[Version difference data]
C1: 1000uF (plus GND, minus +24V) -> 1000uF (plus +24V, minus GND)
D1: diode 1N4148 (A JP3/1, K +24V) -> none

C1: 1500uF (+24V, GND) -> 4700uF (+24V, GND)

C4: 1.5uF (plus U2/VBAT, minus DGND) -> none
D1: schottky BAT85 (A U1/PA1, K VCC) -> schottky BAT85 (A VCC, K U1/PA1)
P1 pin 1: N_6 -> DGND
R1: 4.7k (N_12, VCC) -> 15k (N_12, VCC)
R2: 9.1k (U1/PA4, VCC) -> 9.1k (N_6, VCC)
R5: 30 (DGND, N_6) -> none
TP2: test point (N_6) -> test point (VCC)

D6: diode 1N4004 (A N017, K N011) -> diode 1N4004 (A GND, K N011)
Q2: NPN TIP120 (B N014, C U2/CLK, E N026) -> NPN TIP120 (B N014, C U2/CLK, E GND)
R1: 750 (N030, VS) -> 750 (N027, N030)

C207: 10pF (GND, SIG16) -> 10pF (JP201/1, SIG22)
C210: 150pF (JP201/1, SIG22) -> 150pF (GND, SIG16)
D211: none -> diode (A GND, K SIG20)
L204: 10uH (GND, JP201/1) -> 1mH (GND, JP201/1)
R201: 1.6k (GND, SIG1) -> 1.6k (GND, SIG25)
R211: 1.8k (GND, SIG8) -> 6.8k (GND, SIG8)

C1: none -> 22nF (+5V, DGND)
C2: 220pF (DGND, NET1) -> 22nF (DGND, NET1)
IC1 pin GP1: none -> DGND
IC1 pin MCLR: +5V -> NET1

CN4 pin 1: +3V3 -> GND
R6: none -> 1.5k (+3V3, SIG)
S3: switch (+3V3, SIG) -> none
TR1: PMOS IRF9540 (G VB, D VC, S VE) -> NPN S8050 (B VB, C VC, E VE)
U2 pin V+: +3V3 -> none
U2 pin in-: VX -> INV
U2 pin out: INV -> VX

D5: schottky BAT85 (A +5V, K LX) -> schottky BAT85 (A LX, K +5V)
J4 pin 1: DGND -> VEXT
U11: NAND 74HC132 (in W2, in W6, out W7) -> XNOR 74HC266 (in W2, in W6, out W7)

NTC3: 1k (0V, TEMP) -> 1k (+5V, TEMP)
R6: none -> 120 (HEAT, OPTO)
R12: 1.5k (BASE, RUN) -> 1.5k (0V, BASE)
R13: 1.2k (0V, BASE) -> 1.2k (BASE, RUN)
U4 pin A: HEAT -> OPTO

**Exercise**
Please restate the records in full, word for word.

**Response**
C1: 1000uF (plus GND, minus +24V) -> 1000uF (plus +24V, minus GND)
D1: diode 1N4148 (A JP3/1, K +24V) -> none

C1: 1500uF (+24V, GND) -> 4700uF (+24V, GND)

C4: 1.5uF (plus U2/VBAT, minus DGND) -> none
D1: schottky BAT85 (A U1/PA1, K VCC) -> schottky BAT85 (A VCC, K U1/PA1)
P1 pin 1: N_6 -> DGND
R1: 4.7k (N_12, VCC) -> 15k (N_12, VCC)
R2: 9.1k (U1/PA4, VCC) -> 9.1k (N_6, VCC)
R5: 30 (DGND, N_6) -> none
TP2: test point (N_6) -> test point (VCC)

D6: diode 1N4004 (A N017, K N011) -> diode 1N4004 (A GND, K N011)
Q2: NPN TIP120 (B N014, C U2/CLK, E N026) -> NPN TIP120 (B N014, C U2/CLK, E GND)
R1: 750 (N030, VS) -> 750 (N027, N030)

C207: 10pF (GND, SIG16) -> 10pF (JP201/1, SIG22)
C210: 150pF (JP201/1, SIG22) -> 150pF (GND, SIG16)
D211: none -> diode (A GND, K SIG20)
L204: 10uH (GND, JP201/1) -> 1mH (GND, JP201/1)
R201: 1.6k (GND, SIG1) -> 1.6k (GND, SIG25)
R211: 1.8k (GND, SIG8) -> 6.8k (GND, SIG8)

C1: none -> 22nF (+5V, DGND)
C2: 220pF (DGND, NET1) -> 22nF (DGND, NET1)
IC1 pin GP1: none -> DGND
IC1 pin MCLR: +5V -> NET1

CN4 pin 1: +3V3 -> GND
R6: none -> 1.5k (+3V3, SIG)
S3: switch (+3V3, SIG) -> none
TR1: PMOS IRF9540 (G VB, D VC, S VE) -> NPN S8050 (B VB, C VC, E VE)
U2 pin V+: +3V3 -> none
U2 pin in-: VX -> INV
U2 pin out: INV -> VX

D5: schottky BAT85 (A +5V, K LX) -> schottky BAT85 (A LX, K +5V)
J4 pin 1: DGND -> VEXT
U11: NAND 74HC132 (in W2, in W6, out W7) -> XNOR 74HC266 (in W2, in W6, out W7)

NTC3: 1k (0V, TEMP) -> 1k (+5V, TEMP)
R6: none -> 120 (HEAT, OPTO)
R12: 1.5k (BASE, RUN) -> 1.5k (0V, BASE)
R13: 1.2k (0V, BASE) -> 1.2k (BASE, RUN)
U4 pin A: HEAT -> OPTO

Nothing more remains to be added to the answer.